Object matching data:

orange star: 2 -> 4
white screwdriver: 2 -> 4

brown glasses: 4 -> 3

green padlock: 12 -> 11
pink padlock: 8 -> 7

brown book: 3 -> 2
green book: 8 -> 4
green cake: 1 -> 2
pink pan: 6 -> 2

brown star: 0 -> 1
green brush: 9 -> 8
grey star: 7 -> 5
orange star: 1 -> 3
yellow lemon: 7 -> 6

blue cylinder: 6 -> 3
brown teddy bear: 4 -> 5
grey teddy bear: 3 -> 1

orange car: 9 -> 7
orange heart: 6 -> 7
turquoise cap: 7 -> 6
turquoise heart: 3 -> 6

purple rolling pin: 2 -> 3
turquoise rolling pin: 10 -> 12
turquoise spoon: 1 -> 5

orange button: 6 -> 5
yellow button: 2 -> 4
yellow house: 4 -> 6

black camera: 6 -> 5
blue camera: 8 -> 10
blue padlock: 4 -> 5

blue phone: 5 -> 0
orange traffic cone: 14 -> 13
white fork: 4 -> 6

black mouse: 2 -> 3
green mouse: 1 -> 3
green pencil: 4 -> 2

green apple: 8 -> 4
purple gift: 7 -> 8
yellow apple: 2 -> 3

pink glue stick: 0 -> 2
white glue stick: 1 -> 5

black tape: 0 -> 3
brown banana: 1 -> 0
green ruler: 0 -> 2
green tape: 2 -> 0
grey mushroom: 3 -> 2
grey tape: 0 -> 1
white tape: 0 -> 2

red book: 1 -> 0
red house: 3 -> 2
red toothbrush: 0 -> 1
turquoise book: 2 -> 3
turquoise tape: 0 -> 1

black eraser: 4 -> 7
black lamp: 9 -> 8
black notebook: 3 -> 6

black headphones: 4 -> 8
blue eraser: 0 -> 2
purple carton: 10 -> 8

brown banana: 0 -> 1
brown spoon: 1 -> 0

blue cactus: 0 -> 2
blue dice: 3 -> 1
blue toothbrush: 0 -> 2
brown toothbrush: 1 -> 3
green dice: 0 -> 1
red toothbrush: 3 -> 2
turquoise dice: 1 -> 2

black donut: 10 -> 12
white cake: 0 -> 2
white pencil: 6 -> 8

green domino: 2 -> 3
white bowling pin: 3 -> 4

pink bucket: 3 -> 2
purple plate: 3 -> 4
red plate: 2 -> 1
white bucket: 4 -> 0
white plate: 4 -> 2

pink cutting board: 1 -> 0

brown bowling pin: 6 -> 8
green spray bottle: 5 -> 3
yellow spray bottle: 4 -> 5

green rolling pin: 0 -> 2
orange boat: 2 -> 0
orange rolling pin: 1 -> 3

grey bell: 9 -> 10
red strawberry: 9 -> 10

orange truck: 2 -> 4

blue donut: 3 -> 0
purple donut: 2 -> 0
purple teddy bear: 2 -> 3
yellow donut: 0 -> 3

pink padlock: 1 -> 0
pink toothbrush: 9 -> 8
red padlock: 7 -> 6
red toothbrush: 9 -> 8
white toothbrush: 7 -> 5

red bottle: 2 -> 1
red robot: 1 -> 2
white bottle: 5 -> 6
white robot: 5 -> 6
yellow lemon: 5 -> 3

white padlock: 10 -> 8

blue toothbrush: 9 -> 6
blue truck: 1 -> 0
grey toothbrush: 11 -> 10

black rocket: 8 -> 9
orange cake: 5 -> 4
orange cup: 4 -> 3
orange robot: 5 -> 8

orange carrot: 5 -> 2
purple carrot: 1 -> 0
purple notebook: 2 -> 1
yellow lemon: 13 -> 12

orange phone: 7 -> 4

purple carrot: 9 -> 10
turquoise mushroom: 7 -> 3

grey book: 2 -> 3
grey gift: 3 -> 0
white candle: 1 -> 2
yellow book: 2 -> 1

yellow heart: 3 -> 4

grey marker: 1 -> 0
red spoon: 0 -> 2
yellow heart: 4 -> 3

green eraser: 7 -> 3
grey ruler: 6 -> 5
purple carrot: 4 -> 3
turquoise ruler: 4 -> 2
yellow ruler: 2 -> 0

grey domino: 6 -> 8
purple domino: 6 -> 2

# Task item
Please go through the data above and copy each line containing the word "domino".

# Reply to the exercise
green domino: 2 -> 3
grey domino: 6 -> 8
purple domino: 6 -> 2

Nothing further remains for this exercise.